[Stored items]
---------------

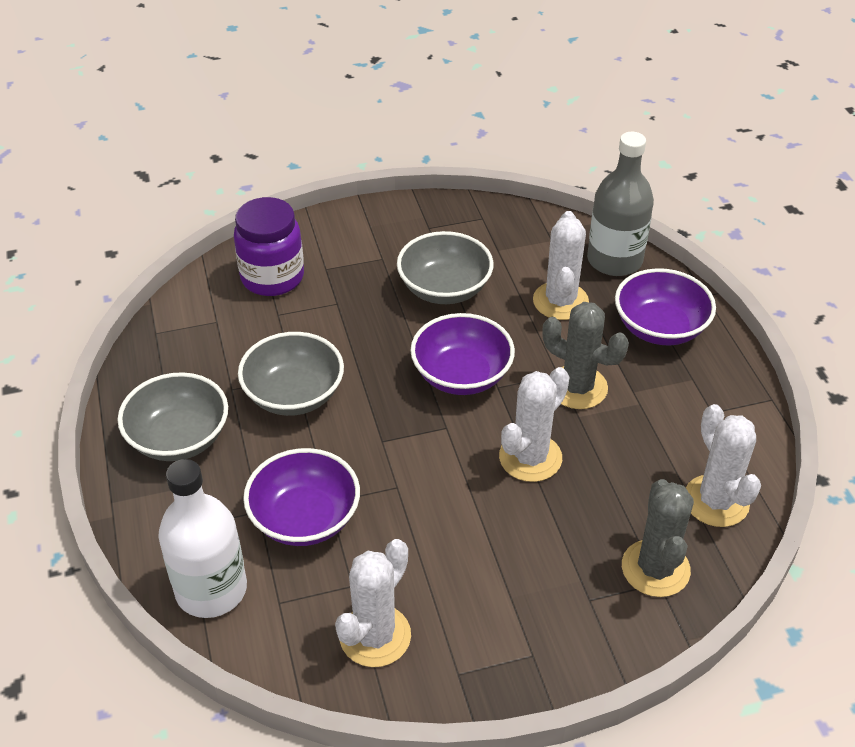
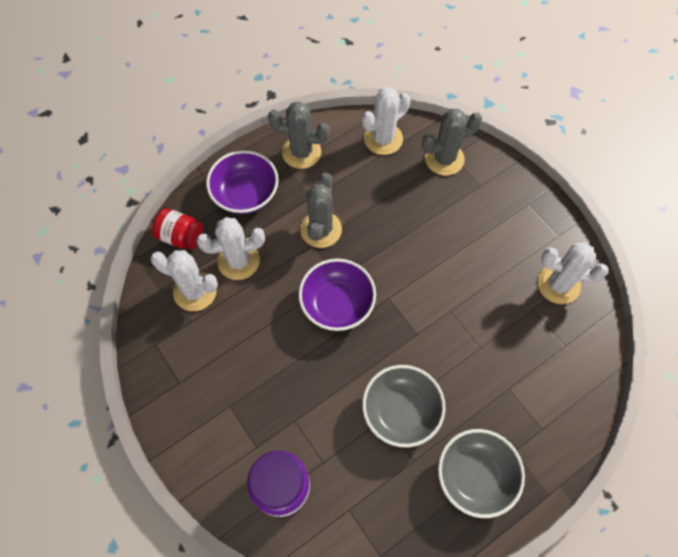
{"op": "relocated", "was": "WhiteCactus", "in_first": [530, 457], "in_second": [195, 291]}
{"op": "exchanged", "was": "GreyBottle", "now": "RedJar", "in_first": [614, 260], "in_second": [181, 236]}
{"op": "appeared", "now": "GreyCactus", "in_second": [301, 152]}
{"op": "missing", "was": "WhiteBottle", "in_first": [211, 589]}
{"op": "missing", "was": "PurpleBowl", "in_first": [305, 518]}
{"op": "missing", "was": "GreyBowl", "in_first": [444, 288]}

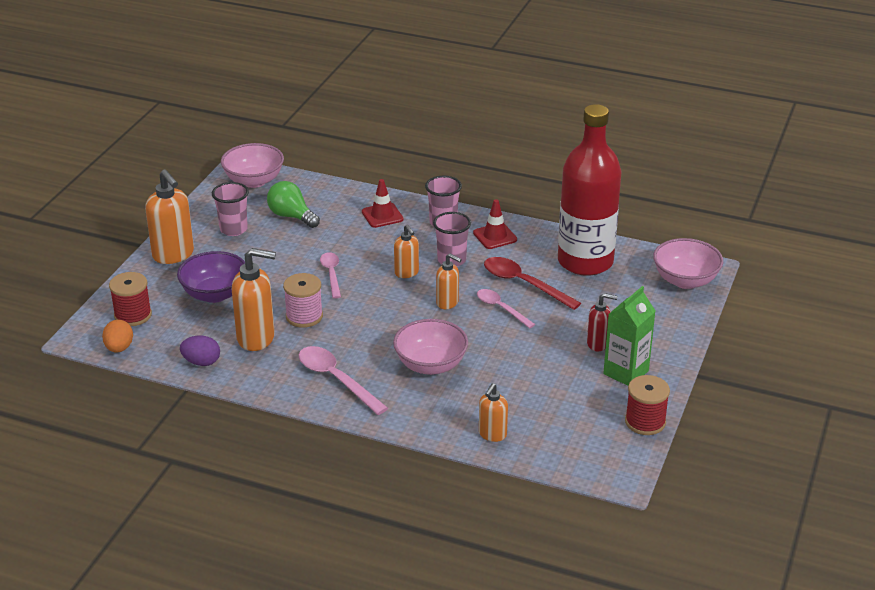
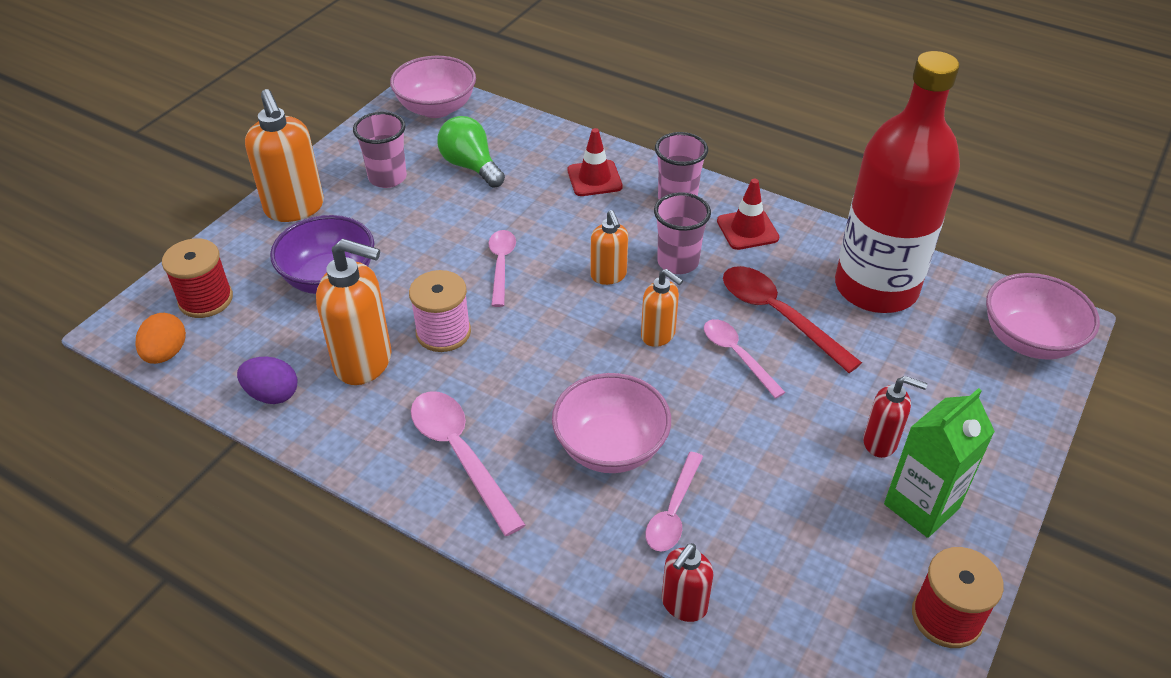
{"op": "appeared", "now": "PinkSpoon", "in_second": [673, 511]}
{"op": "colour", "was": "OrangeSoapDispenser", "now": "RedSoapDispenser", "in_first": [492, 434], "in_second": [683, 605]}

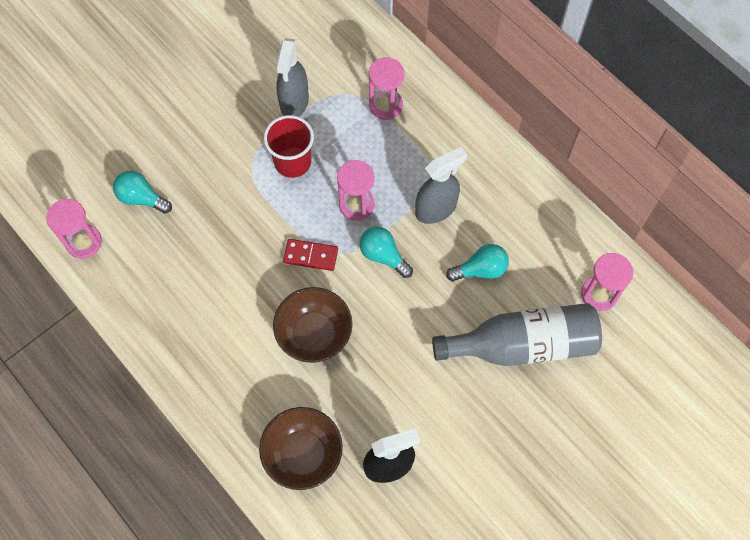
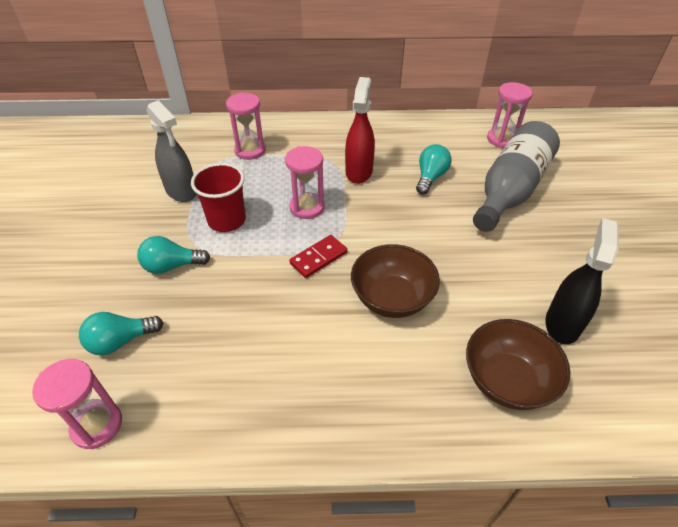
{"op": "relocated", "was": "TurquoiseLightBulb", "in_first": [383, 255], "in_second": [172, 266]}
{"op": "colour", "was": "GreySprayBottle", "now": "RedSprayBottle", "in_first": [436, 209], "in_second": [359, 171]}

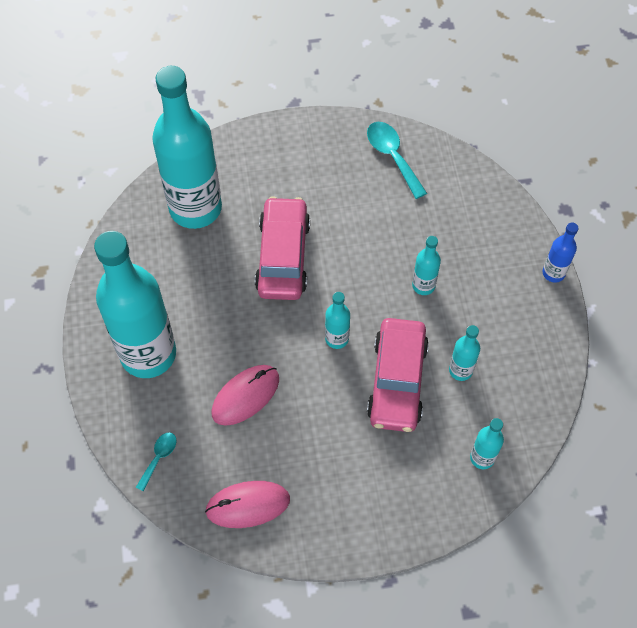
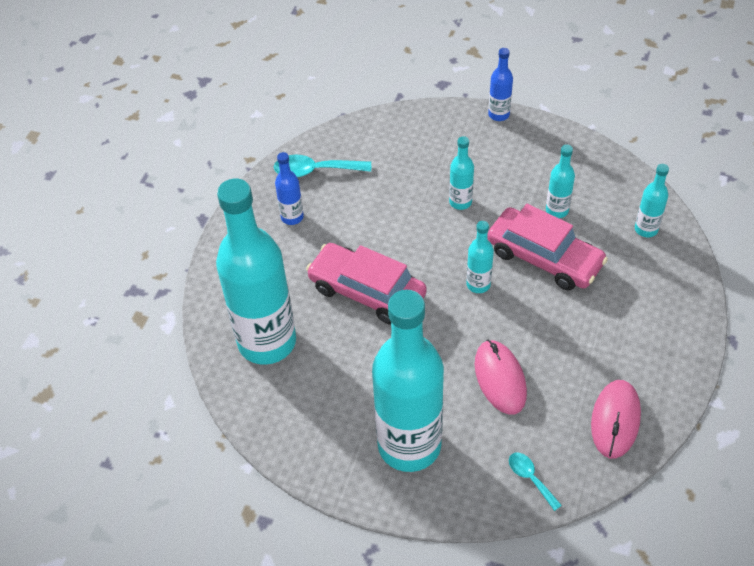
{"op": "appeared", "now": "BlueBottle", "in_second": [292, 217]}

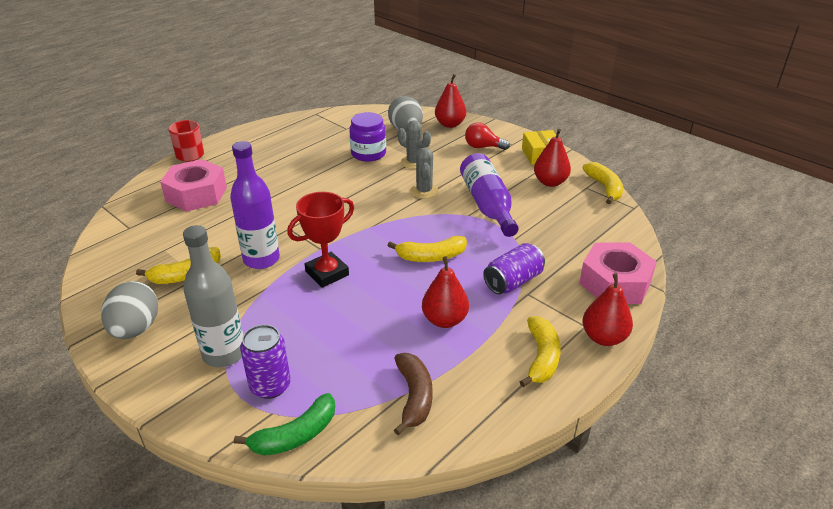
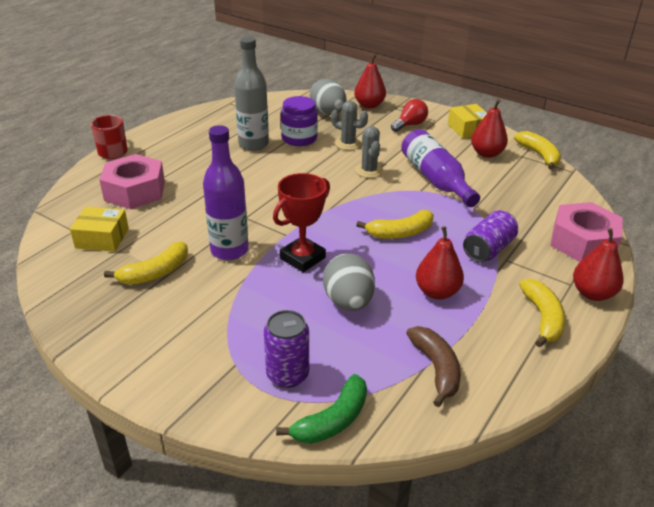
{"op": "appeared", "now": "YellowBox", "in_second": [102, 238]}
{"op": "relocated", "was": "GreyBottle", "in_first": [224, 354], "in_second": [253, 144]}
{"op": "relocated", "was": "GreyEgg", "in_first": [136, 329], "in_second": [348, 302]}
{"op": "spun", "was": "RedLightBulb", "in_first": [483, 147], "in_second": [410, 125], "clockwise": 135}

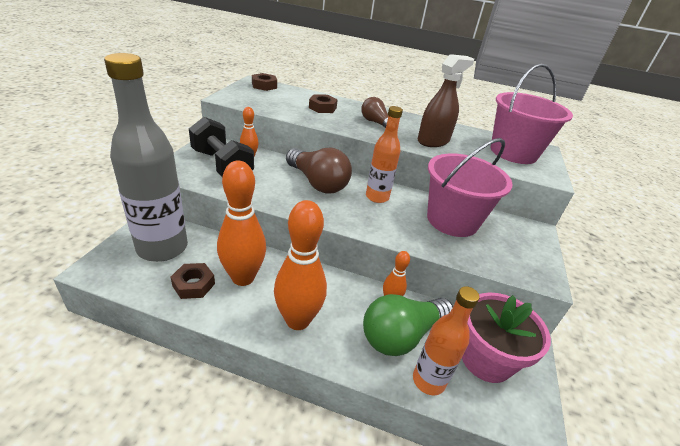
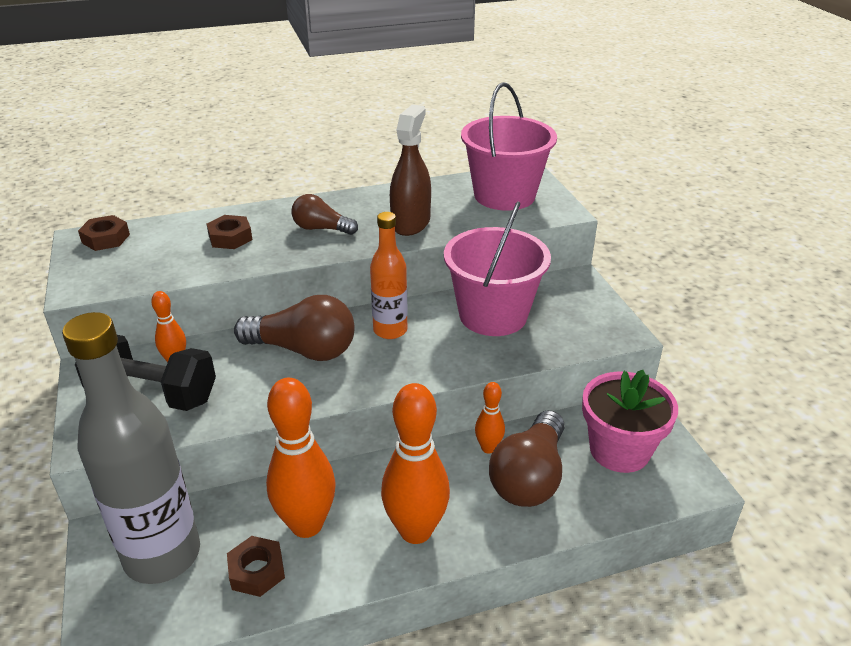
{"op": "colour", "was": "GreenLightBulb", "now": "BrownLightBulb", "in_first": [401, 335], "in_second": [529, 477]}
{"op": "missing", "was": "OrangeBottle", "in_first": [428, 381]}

---------------

Skip the pictures, then return the rest of the data exactly.

{"op": "relocated", "was": "WhiteCactus", "in_first": [530, 457], "in_second": [195, 291]}
{"op": "exchanged", "was": "GreyBottle", "now": "RedJar", "in_first": [614, 260], "in_second": [181, 236]}
{"op": "appeared", "now": "GreyCactus", "in_second": [301, 152]}
{"op": "missing", "was": "WhiteBottle", "in_first": [211, 589]}
{"op": "missing", "was": "PurpleBowl", "in_first": [305, 518]}
{"op": "missing", "was": "GreyBowl", "in_first": [444, 288]}

{"op": "appeared", "now": "PinkSpoon", "in_second": [673, 511]}
{"op": "colour", "was": "OrangeSoapDispenser", "now": "RedSoapDispenser", "in_first": [492, 434], "in_second": [683, 605]}

{"op": "relocated", "was": "TurquoiseLightBulb", "in_first": [383, 255], "in_second": [172, 266]}
{"op": "colour", "was": "GreySprayBottle", "now": "RedSprayBottle", "in_first": [436, 209], "in_second": [359, 171]}

{"op": "appeared", "now": "BlueBottle", "in_second": [292, 217]}

{"op": "appeared", "now": "YellowBox", "in_second": [102, 238]}
{"op": "relocated", "was": "GreyBottle", "in_first": [224, 354], "in_second": [253, 144]}
{"op": "relocated", "was": "GreyEgg", "in_first": [136, 329], "in_second": [348, 302]}
{"op": "spun", "was": "RedLightBulb", "in_first": [483, 147], "in_second": [410, 125], "clockwise": 135}

{"op": "colour", "was": "GreenLightBulb", "now": "BrownLightBulb", "in_first": [401, 335], "in_second": [529, 477]}
{"op": "missing", "was": "OrangeBottle", "in_first": [428, 381]}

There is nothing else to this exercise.